BRIEF
When the string "none" is part of a line below, that line should be copied.

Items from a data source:
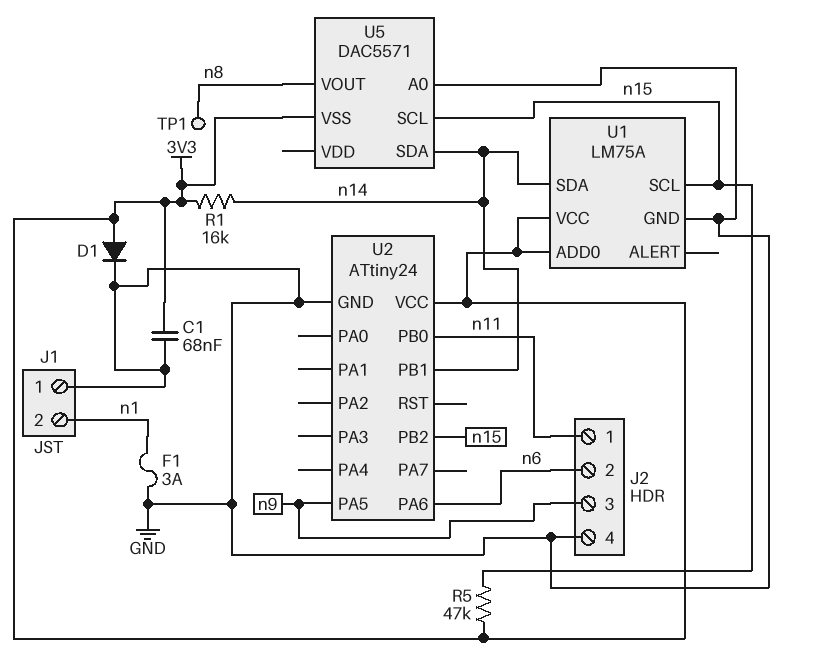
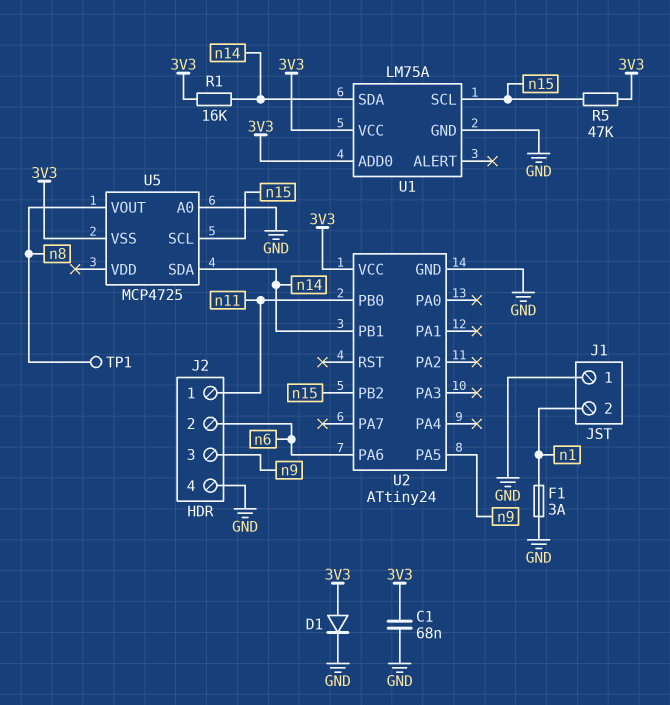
U5: DAC5571 -> MCP4725

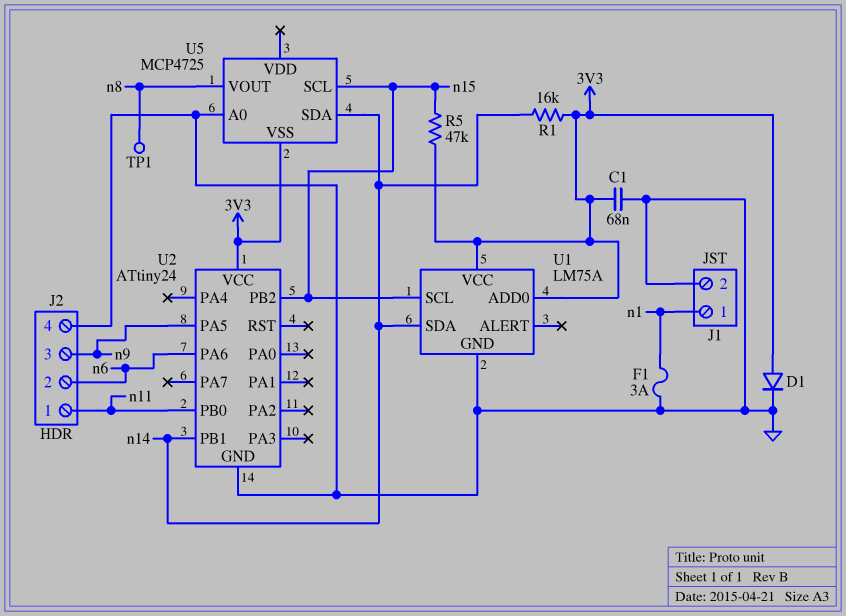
J1 pin 1: GND -> n1
J1 pin 2: n1 -> GND

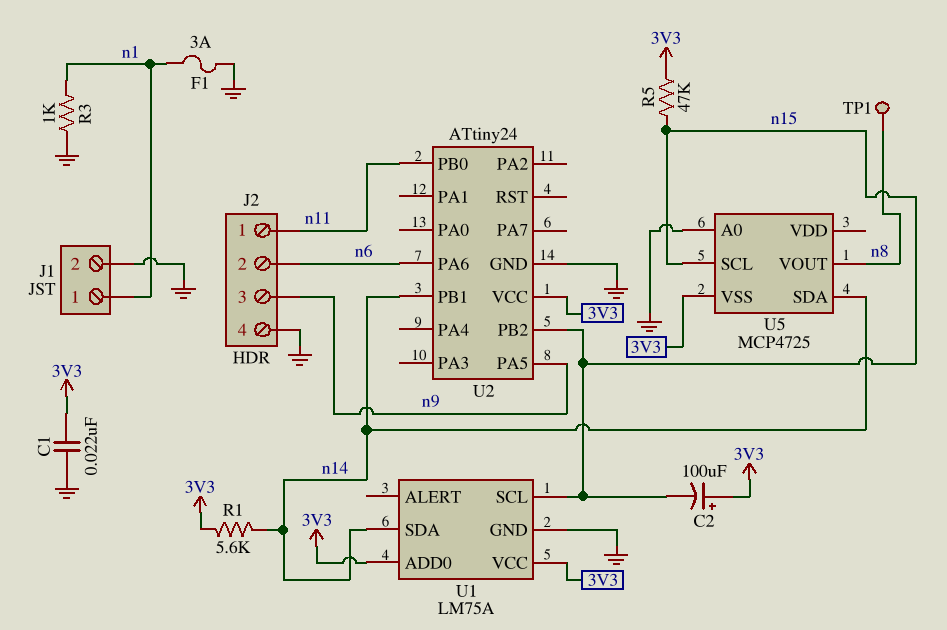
C1: 68nF (3V3, GND) -> 22nF (3V3, GND)
C2: none -> 100uF (plus 3V3, minus n15)
D1: diode (A 3V3, K GND) -> none
R1: 16k (3V3, n14) -> 5.6k (3V3, n14)
R3: none -> 1k (GND, n1)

ANSWER
C2: none -> 100uF (plus 3V3, minus n15)
D1: diode (A 3V3, K GND) -> none
R3: none -> 1k (GND, n1)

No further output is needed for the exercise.